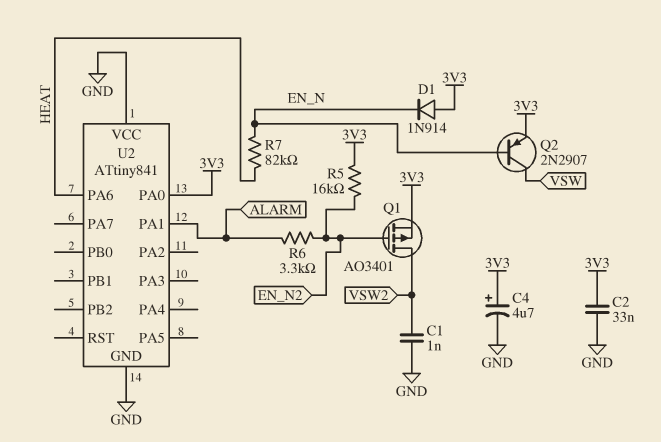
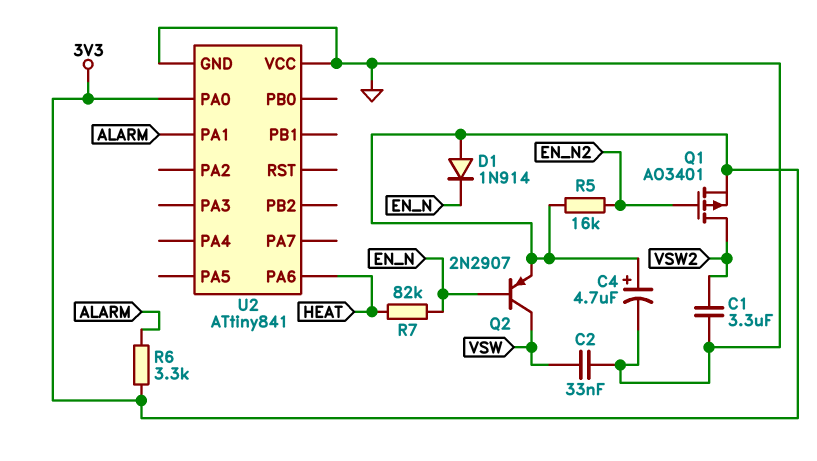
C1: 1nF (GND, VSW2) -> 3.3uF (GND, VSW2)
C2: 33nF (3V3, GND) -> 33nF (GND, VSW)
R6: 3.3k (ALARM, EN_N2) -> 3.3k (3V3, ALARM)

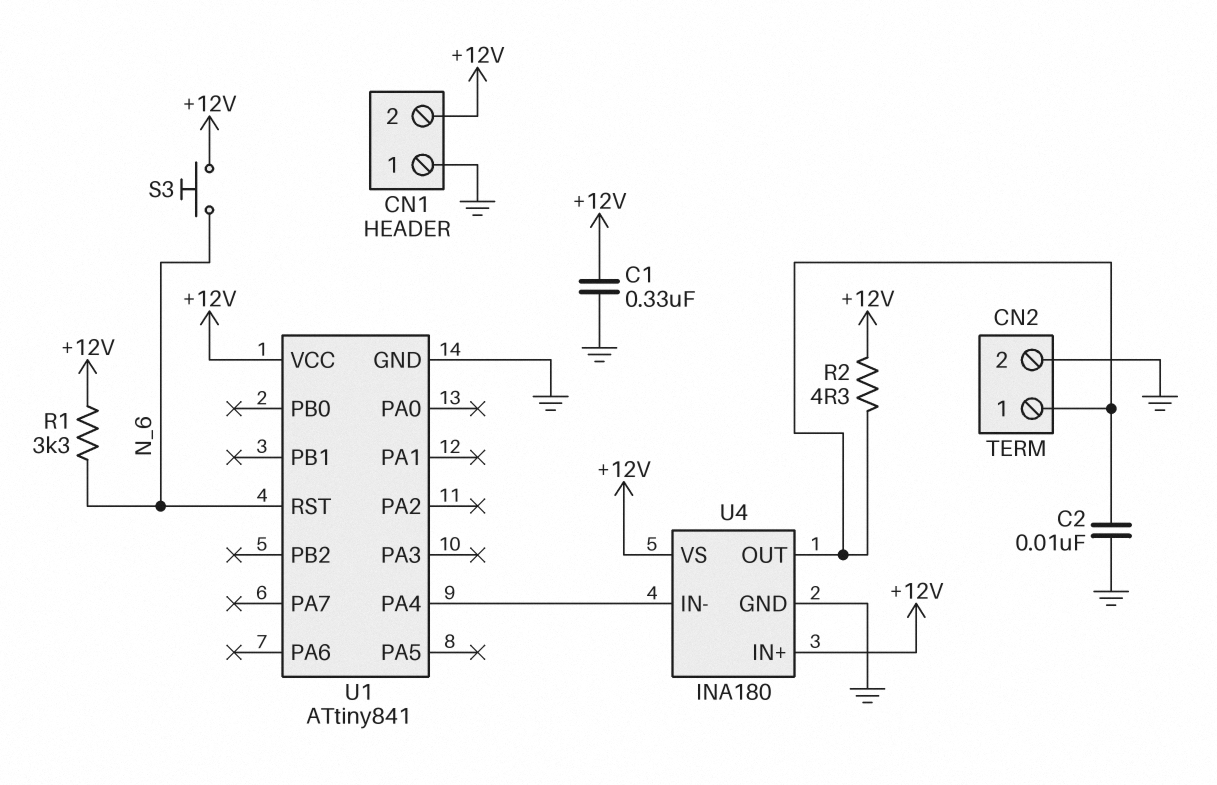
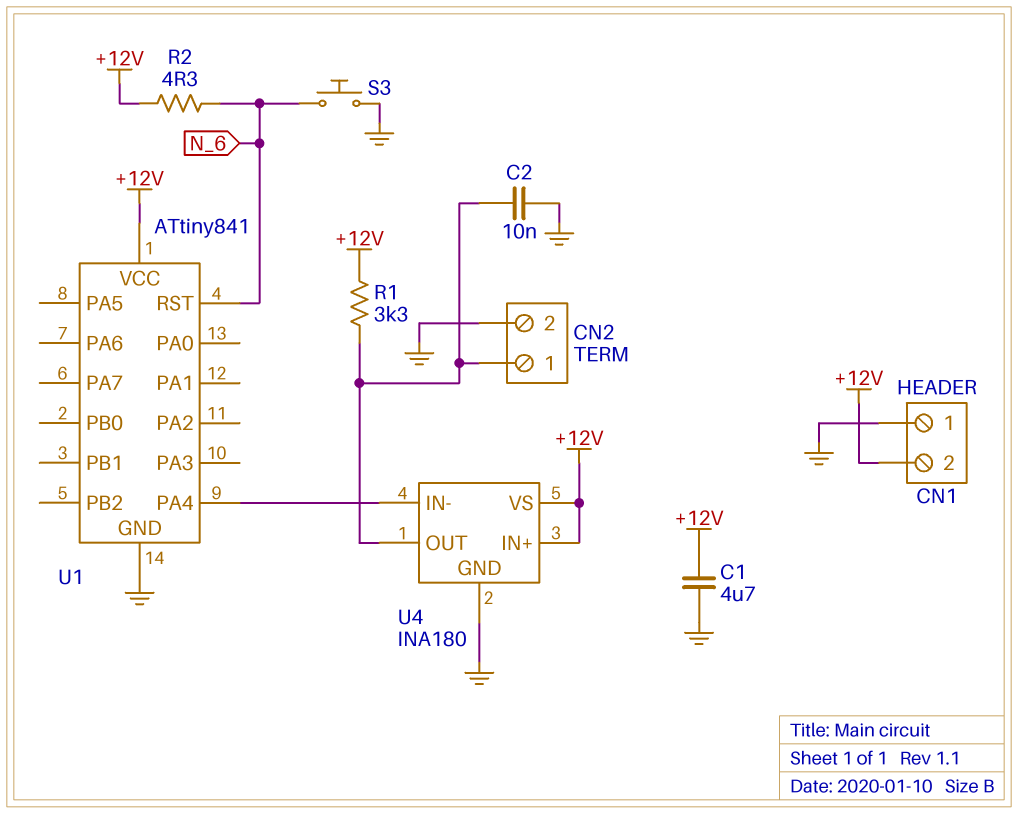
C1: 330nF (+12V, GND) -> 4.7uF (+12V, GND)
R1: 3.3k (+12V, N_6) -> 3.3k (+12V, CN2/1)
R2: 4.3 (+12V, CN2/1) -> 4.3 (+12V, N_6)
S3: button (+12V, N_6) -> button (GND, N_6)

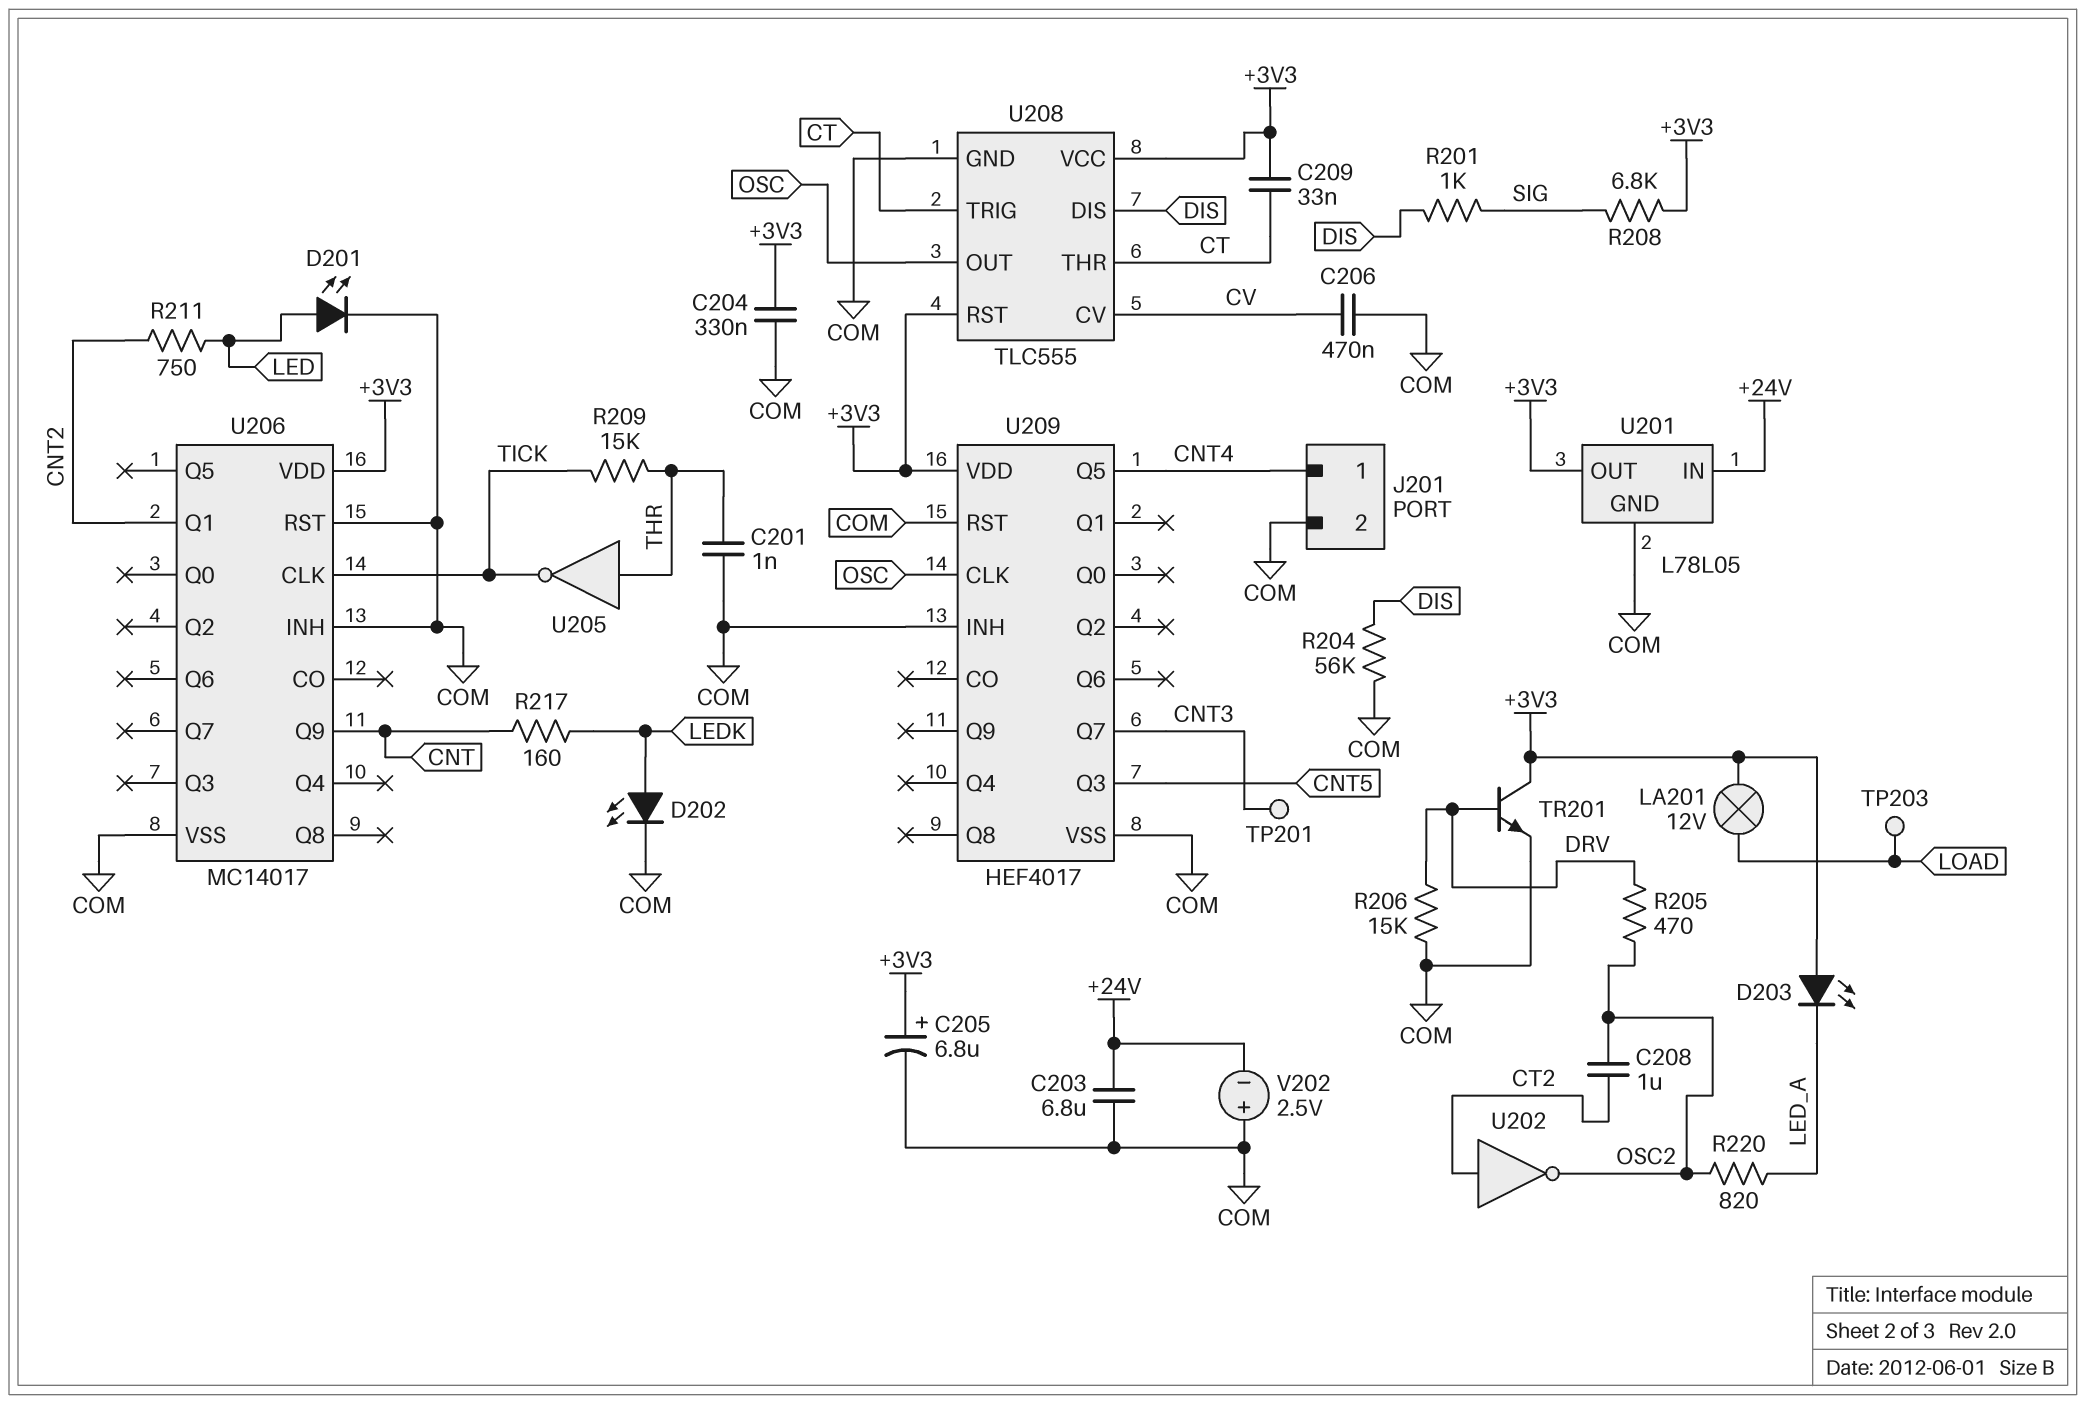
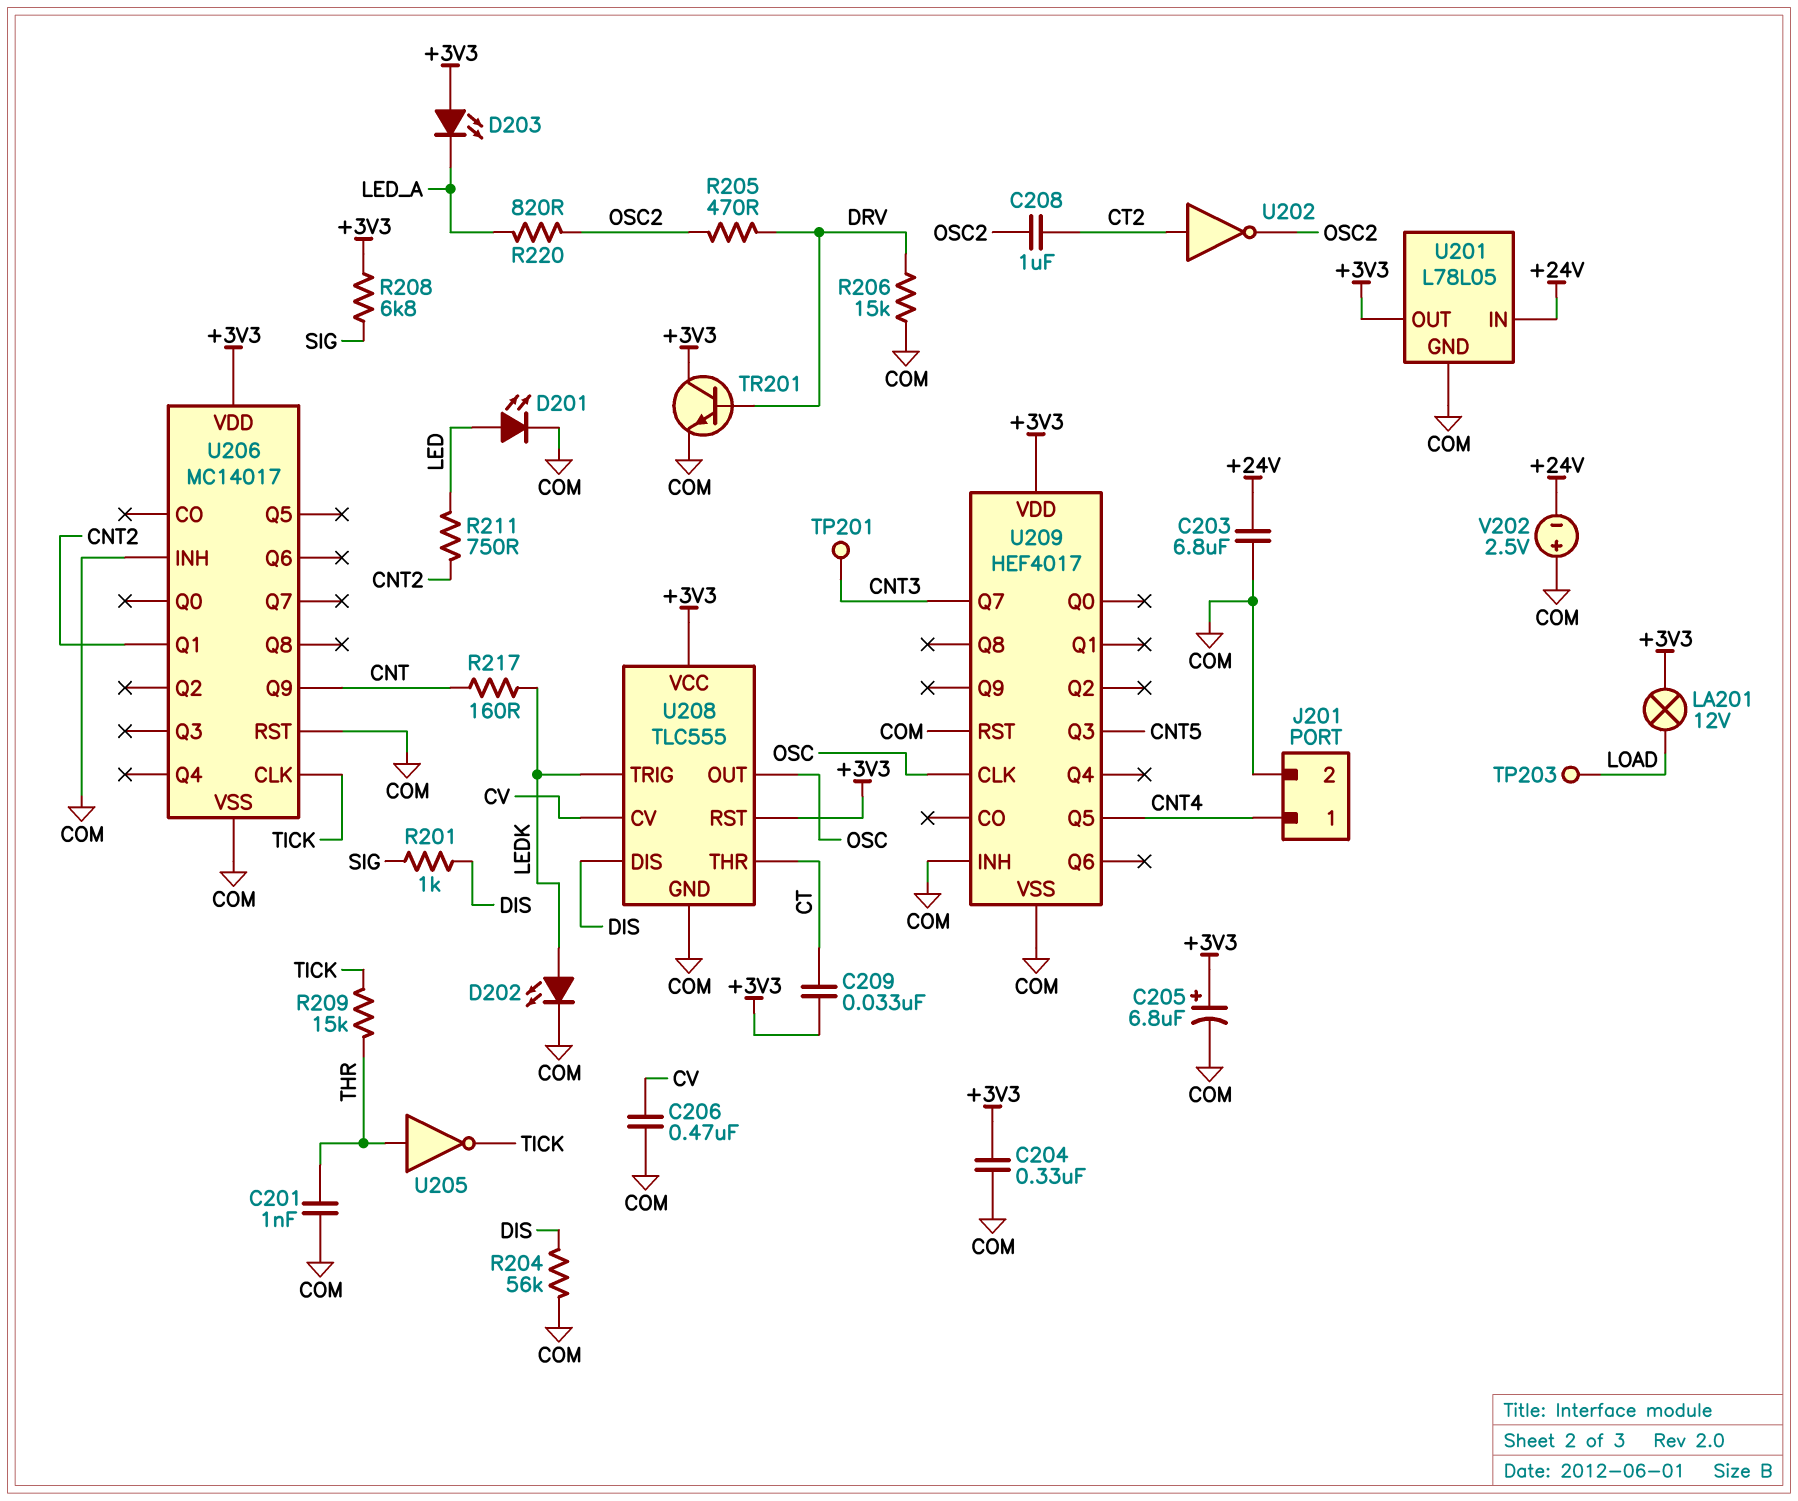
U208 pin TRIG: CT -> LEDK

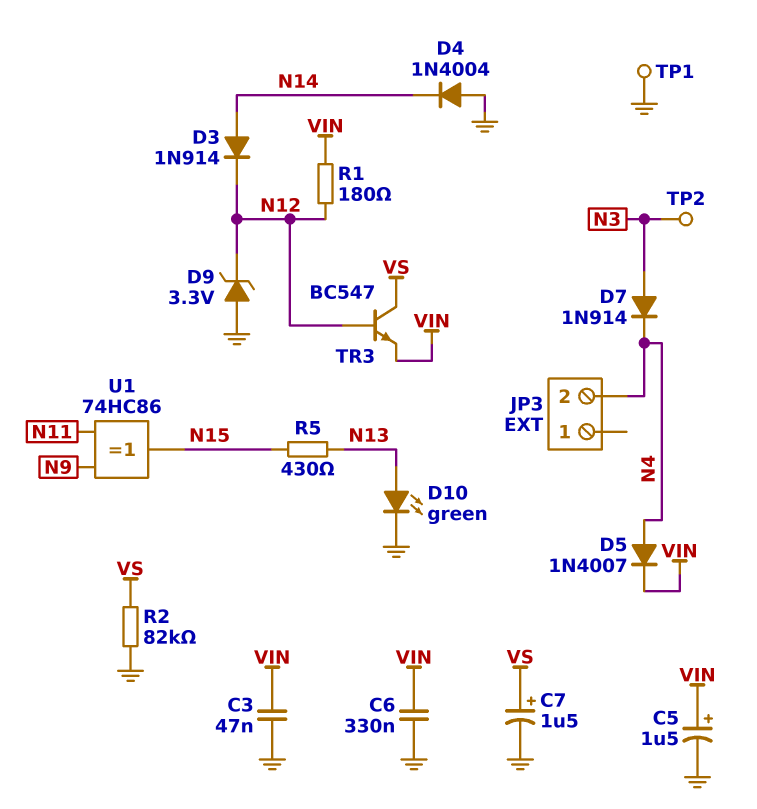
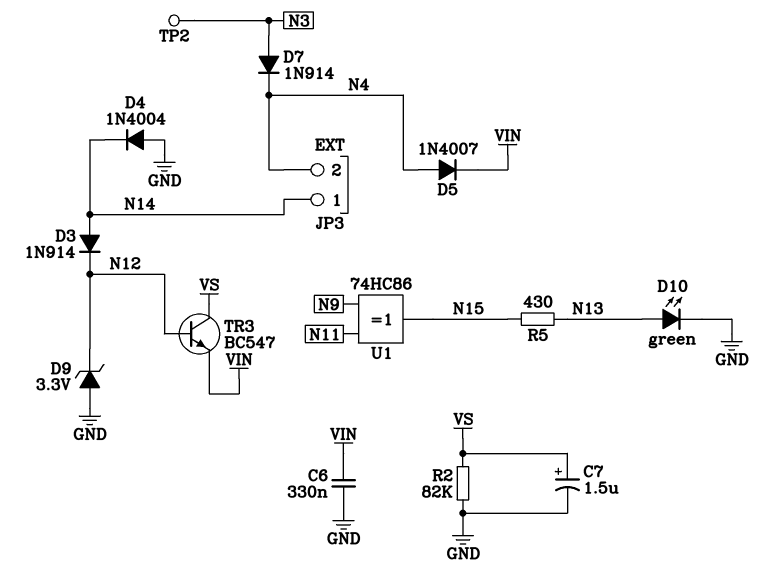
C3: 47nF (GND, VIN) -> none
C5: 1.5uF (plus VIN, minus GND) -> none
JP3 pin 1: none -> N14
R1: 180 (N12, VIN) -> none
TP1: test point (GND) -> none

■ What needs to be done ■
Word for word and without pictures, please write out only the lines from the start of the entries through the line containing "C3: 47nF (GND, VIN) -> none", both included.

■ Completed exercise ■
C1: 1nF (GND, VSW2) -> 3.3uF (GND, VSW2)
C2: 33nF (3V3, GND) -> 33nF (GND, VSW)
R6: 3.3k (ALARM, EN_N2) -> 3.3k (3V3, ALARM)

C1: 330nF (+12V, GND) -> 4.7uF (+12V, GND)
R1: 3.3k (+12V, N_6) -> 3.3k (+12V, CN2/1)
R2: 4.3 (+12V, CN2/1) -> 4.3 (+12V, N_6)
S3: button (+12V, N_6) -> button (GND, N_6)

U208 pin TRIG: CT -> LEDK

C3: 47nF (GND, VIN) -> none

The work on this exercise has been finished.